■ TRY IT
Output begins at the line with "U104 pin MCLR: SCL -> RESET" and ends at the last line of the records below. Copy each line in that span exactly, and leave out pictures.
*** PROVIDED RECORDS ***
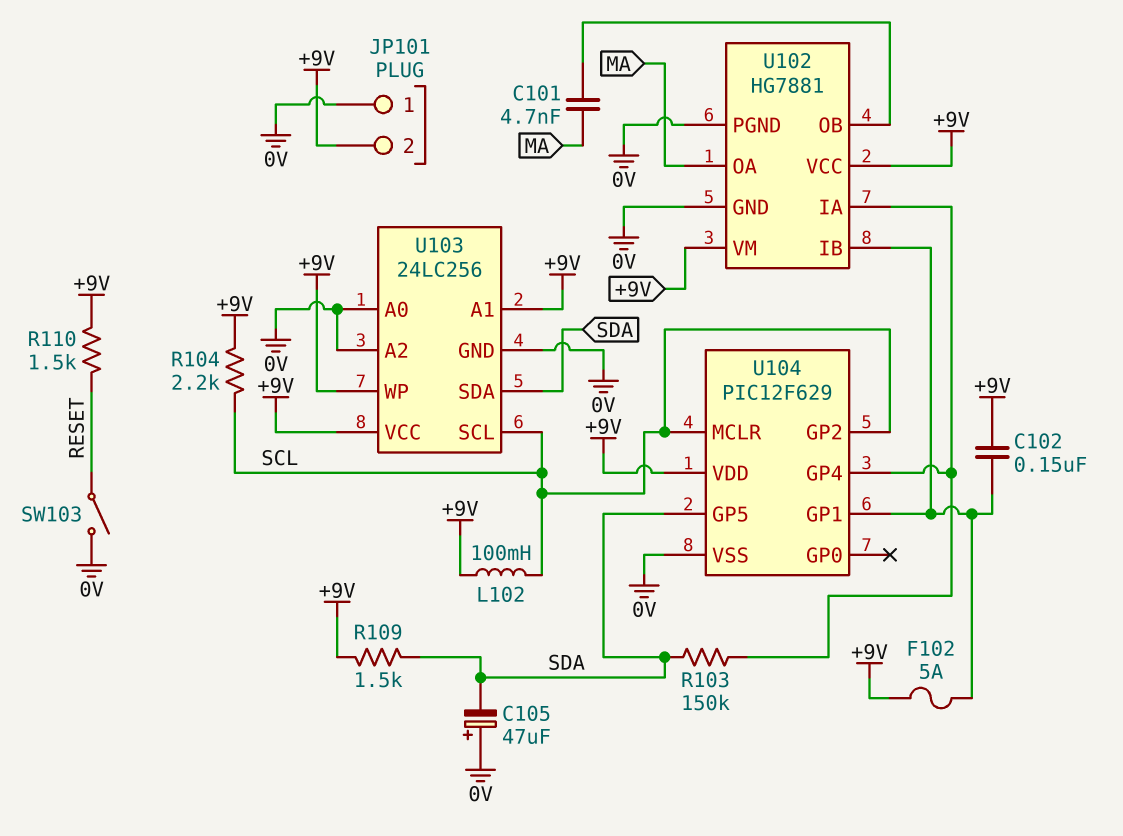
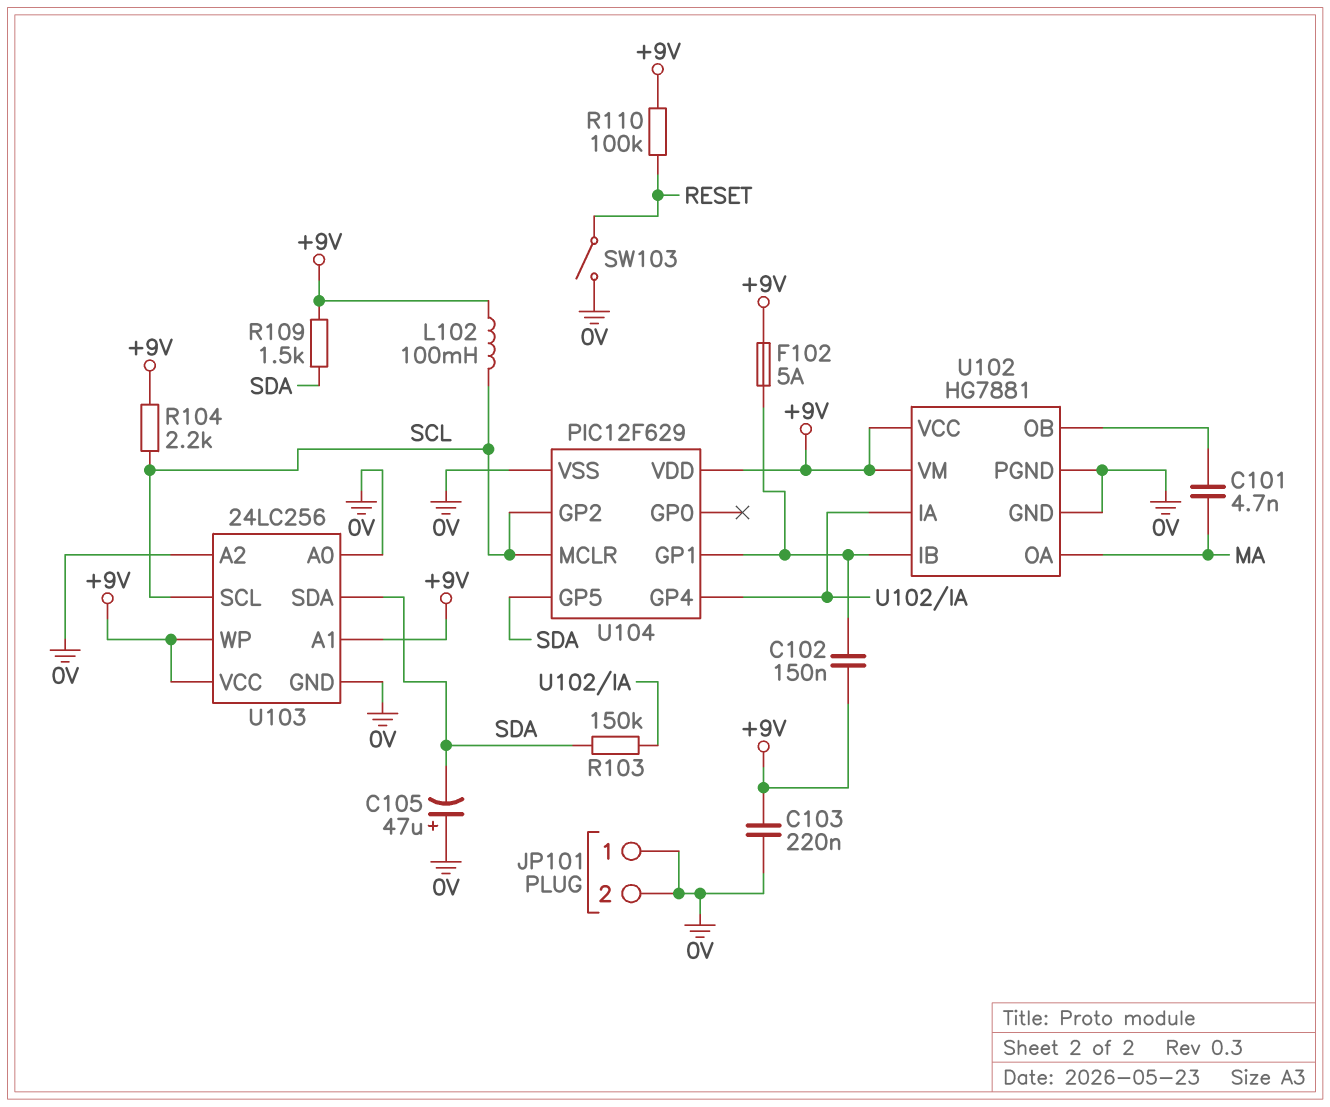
C103: none -> 220nF (+9V, 0V)
JP101 pin 2: +9V -> 0V
R110: 1.5k (+9V, RESET) -> 100k (+9V, RESET)

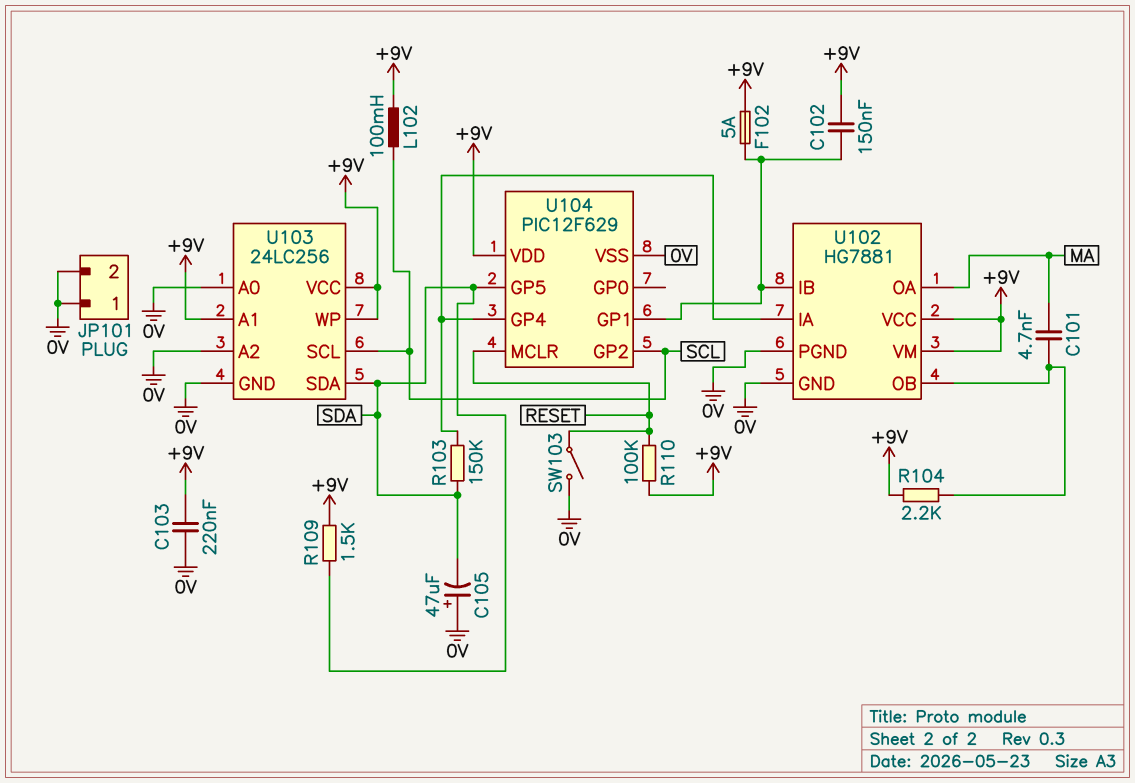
R104: 2.2k (+9V, SCL) -> 2.2k (+9V, U102/OB)
U104 pin MCLR: SCL -> RESET

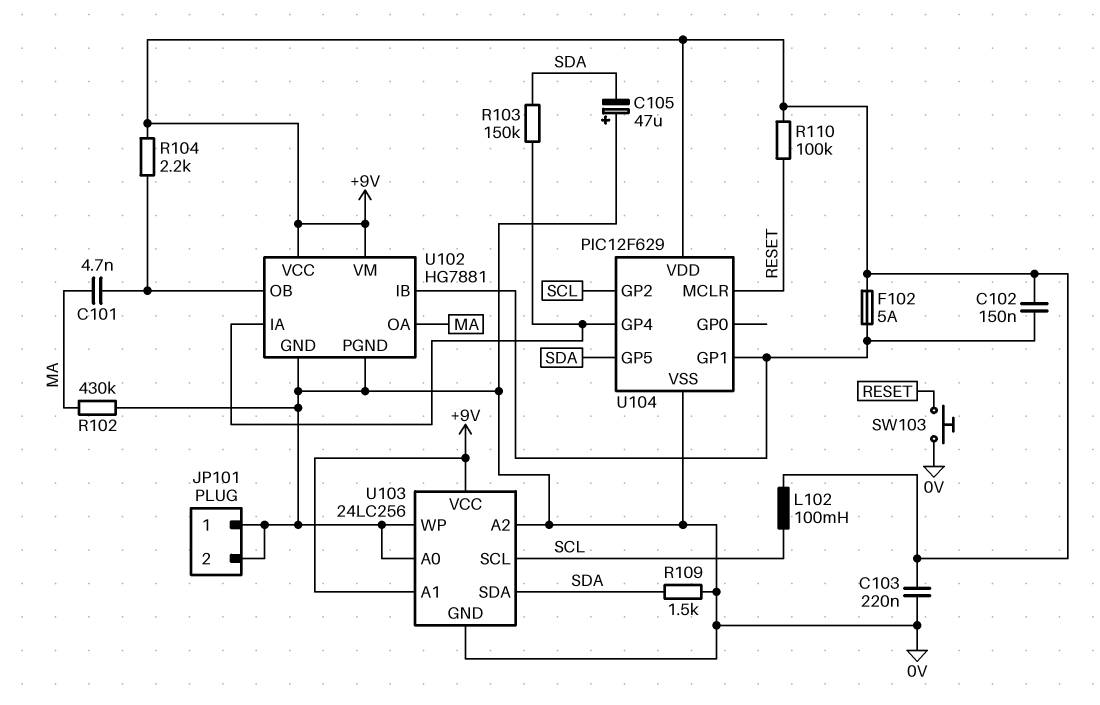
R102: none -> 430k (0V, MA)
R109: 1.5k (+9V, SDA) -> 1.5k (0V, SDA)
SW103: switch (0V, RESET) -> button (0V, RESET)
U103 pin WP: +9V -> 0V

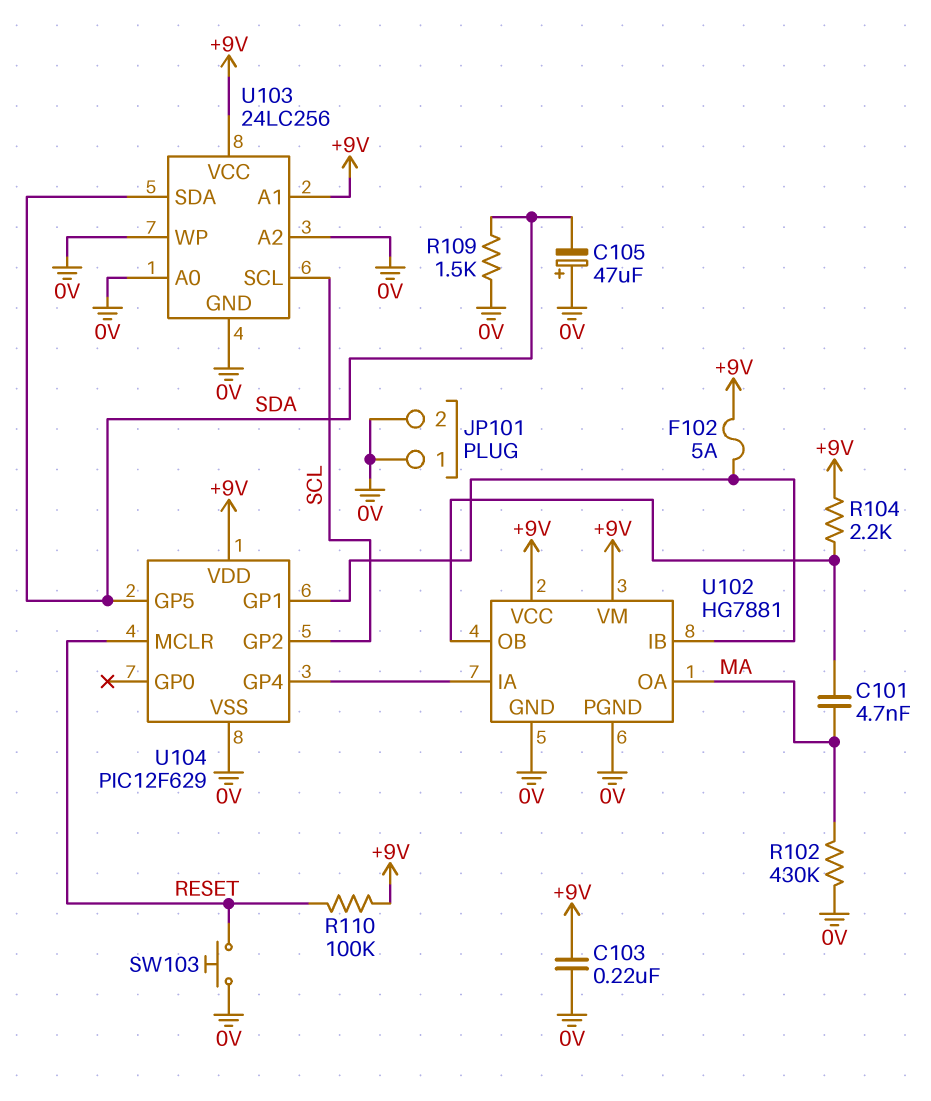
C102: 150nF (+9V, U102/IB) -> none
L102: 100mH (+9V, SCL) -> none
R103: 150k (SDA, U102/IA) -> none

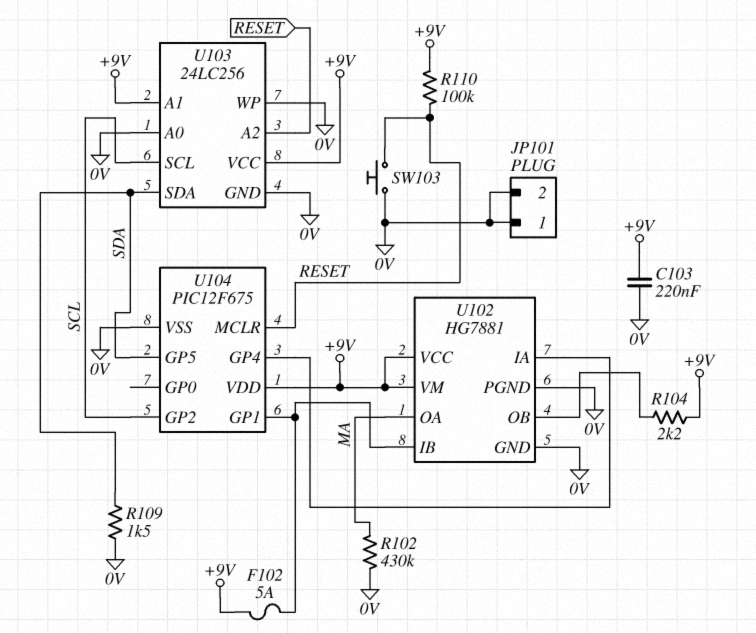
C101: 4.7nF (MA, U102/OB) -> none
C105: 47uF (plus 0V, minus SDA) -> none
U103 pin A2: 0V -> RESET
U104: PIC12F629 -> PIC12F675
*** End of PROVIDED RECORDS ***
■ REPLY
U104 pin MCLR: SCL -> RESET

R102: none -> 430k (0V, MA)
R109: 1.5k (+9V, SDA) -> 1.5k (0V, SDA)
SW103: switch (0V, RESET) -> button (0V, RESET)
U103 pin WP: +9V -> 0V

C102: 150nF (+9V, U102/IB) -> none
L102: 100mH (+9V, SCL) -> none
R103: 150k (SDA, U102/IA) -> none

C101: 4.7nF (MA, U102/OB) -> none
C105: 47uF (plus 0V, minus SDA) -> none
U103 pin A2: 0V -> RESET
U104: PIC12F629 -> PIC12F675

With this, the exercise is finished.